> TASK PROMPT: The listing below contains a span that opens with the line containing "PIXELS3 pin GND: none -> GND" and closes with the line containing "BARO2 pin SCL: D6 -> none". Return that span exactly.

> DATA RECORDS:
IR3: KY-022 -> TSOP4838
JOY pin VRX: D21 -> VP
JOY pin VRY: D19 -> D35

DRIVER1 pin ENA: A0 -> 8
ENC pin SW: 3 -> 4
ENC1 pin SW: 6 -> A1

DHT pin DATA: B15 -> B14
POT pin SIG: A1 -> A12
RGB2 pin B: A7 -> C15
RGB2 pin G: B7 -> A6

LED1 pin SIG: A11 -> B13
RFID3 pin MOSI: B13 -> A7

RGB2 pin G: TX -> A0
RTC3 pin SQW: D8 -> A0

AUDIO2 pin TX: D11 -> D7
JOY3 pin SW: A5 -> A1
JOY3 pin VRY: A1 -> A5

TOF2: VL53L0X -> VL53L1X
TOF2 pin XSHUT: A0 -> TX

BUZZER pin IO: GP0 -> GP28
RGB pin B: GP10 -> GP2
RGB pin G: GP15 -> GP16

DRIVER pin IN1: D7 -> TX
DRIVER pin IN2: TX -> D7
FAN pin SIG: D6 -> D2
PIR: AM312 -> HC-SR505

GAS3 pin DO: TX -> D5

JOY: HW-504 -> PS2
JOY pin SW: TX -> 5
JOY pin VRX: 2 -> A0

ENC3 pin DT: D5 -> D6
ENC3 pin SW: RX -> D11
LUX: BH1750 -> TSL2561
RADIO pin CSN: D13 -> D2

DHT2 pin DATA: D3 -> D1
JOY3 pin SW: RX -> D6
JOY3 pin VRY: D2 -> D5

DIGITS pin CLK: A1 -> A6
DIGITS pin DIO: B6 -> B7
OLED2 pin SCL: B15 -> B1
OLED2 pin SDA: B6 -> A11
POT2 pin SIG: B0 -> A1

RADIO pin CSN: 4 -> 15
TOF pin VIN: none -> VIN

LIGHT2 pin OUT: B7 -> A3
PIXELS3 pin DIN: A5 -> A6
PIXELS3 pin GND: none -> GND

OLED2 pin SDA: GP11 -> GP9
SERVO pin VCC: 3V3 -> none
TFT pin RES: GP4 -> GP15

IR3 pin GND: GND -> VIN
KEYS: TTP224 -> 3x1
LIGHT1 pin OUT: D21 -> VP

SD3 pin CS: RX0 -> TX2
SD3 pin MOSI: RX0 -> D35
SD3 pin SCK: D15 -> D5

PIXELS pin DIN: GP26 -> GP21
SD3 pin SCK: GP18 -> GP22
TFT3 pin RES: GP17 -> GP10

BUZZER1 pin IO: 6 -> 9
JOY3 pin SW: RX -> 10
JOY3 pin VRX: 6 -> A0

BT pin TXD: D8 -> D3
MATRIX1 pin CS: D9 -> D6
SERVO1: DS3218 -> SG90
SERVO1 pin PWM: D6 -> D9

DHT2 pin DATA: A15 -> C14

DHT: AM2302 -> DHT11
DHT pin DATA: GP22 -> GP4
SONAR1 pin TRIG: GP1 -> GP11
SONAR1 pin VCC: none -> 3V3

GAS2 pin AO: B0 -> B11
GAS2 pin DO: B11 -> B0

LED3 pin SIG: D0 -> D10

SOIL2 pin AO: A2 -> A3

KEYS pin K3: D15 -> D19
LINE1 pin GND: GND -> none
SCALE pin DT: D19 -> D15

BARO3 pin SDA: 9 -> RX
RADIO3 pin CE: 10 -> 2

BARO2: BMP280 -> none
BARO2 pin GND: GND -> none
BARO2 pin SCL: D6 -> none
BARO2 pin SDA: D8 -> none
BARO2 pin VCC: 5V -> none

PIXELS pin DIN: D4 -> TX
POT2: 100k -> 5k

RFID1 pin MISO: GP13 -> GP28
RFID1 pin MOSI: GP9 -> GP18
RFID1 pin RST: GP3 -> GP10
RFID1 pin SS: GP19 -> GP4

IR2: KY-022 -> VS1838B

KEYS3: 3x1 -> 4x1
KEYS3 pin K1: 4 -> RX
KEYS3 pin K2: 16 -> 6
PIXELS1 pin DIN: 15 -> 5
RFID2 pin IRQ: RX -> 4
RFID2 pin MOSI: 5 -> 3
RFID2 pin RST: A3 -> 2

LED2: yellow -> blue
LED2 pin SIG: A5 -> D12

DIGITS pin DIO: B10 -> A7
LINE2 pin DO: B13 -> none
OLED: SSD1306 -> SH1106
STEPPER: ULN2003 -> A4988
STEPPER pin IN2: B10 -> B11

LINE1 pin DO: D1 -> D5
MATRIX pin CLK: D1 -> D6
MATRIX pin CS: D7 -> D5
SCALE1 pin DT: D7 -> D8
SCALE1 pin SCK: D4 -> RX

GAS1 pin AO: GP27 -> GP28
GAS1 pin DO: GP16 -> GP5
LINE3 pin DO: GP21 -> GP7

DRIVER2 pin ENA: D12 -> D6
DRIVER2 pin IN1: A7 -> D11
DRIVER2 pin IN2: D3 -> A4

> SOLUTION TO THE PROBLEM:
PIXELS3 pin GND: none -> GND

OLED2 pin SDA: GP11 -> GP9
SERVO pin VCC: 3V3 -> none
TFT pin RES: GP4 -> GP15

IR3 pin GND: GND -> VIN
KEYS: TTP224 -> 3x1
LIGHT1 pin OUT: D21 -> VP

SD3 pin CS: RX0 -> TX2
SD3 pin MOSI: RX0 -> D35
SD3 pin SCK: D15 -> D5

PIXELS pin DIN: GP26 -> GP21
SD3 pin SCK: GP18 -> GP22
TFT3 pin RES: GP17 -> GP10

BUZZER1 pin IO: 6 -> 9
JOY3 pin SW: RX -> 10
JOY3 pin VRX: 6 -> A0

BT pin TXD: D8 -> D3
MATRIX1 pin CS: D9 -> D6
SERVO1: DS3218 -> SG90
SERVO1 pin PWM: D6 -> D9

DHT2 pin DATA: A15 -> C14

DHT: AM2302 -> DHT11
DHT pin DATA: GP22 -> GP4
SONAR1 pin TRIG: GP1 -> GP11
SONAR1 pin VCC: none -> 3V3

GAS2 pin AO: B0 -> B11
GAS2 pin DO: B11 -> B0

LED3 pin SIG: D0 -> D10

SOIL2 pin AO: A2 -> A3

KEYS pin K3: D15 -> D19
LINE1 pin GND: GND -> none
SCALE pin DT: D19 -> D15

BARO3 pin SDA: 9 -> RX
RADIO3 pin CE: 10 -> 2

BARO2: BMP280 -> none
BARO2 pin GND: GND -> none
BARO2 pin SCL: D6 -> none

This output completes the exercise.